• SUPPLIED DATA:

━━━━━━━━

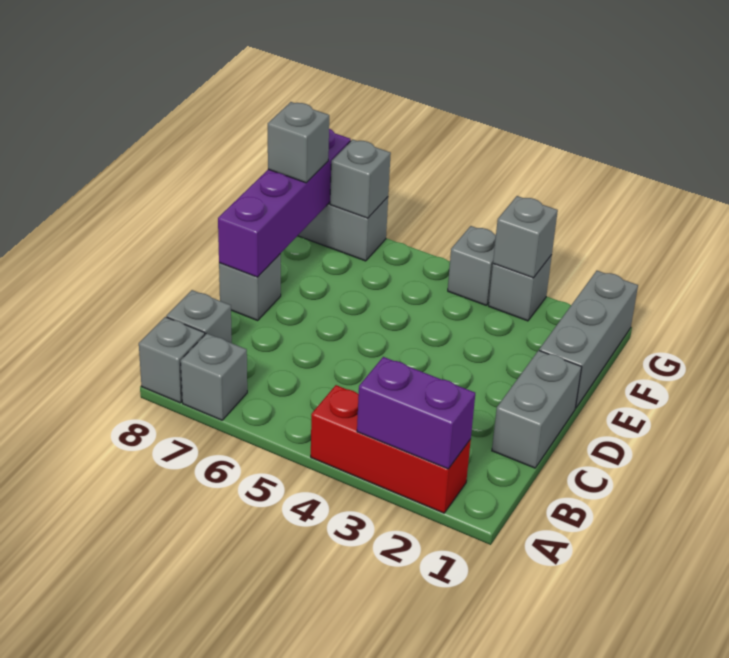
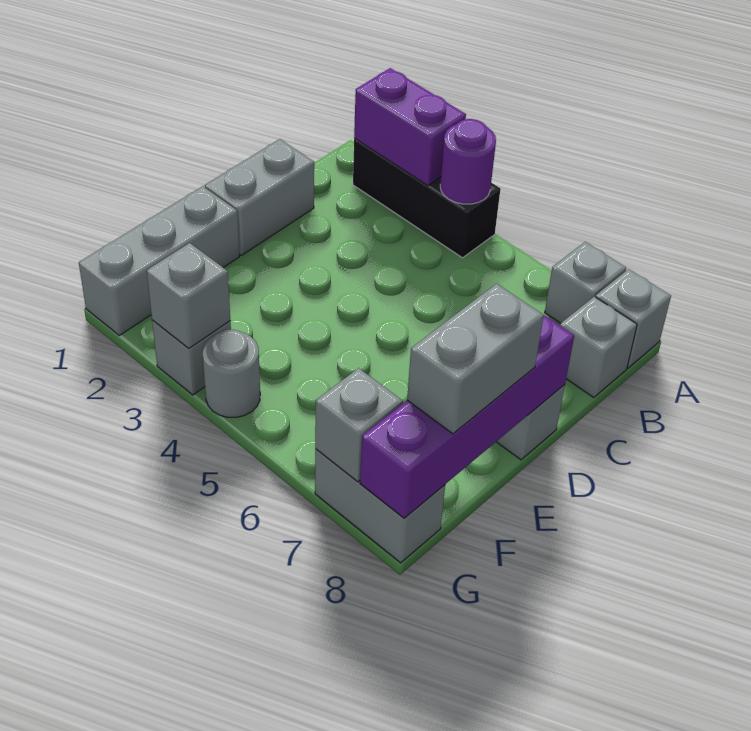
red brick A2:A4 level 1 -> black brick A2:A4 level 1
none -> purple round brick A4 level 2
grey brick F8 level 3 -> grey brick E8:F8 level 3
grey brick G4 level 1 -> grey round brick G4 level 1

━━━━━━━━

• WHAT TO DO:
Search the data for the string "round". List each line that has it.

• RESULT OF THIS TASK:
none -> purple round brick A4 level 2
grey brick G4 level 1 -> grey round brick G4 level 1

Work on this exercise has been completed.